◆ What you need to do ◆
Your task is to restate exactly the lines from the one holding "pink wallet [293,246,351,301]" to the end of the entries below, inclusive.

::::::::

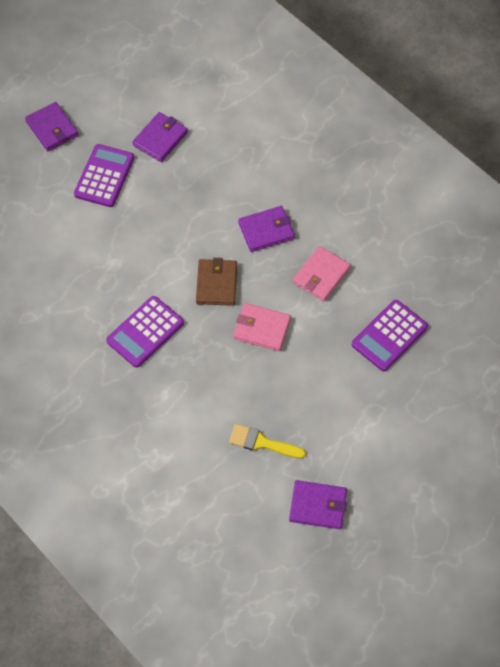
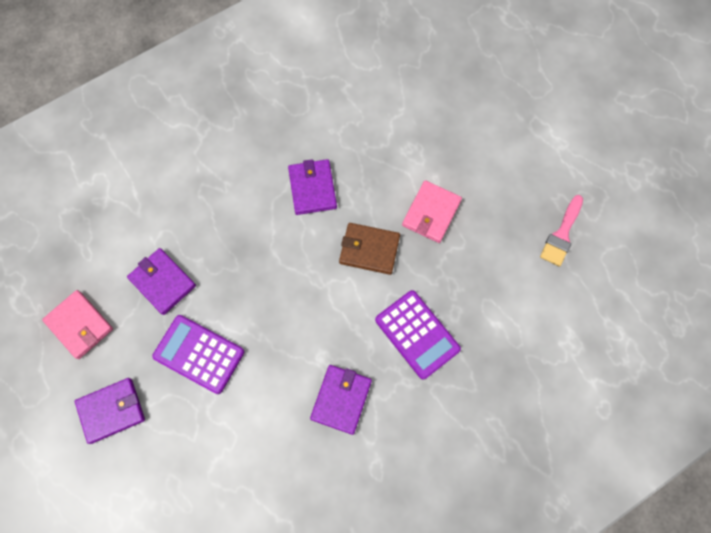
camera: 80 degrees left, 10 degrees up
yellow brush [229,424,306,459] -> pink brush [540,195,583,267]
purple wallet [289,480,347,529] -> purple wallet moved to [310,365,372,435]
pink wallet [293,246,351,301] -> pink wallet moved to [42,290,113,359]
purple calculator [352,300,428,371] -> none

::::::::

◆ Response to the exercise ◆
pink wallet [293,246,351,301] -> pink wallet moved to [42,290,113,359]
purple calculator [352,300,428,371] -> none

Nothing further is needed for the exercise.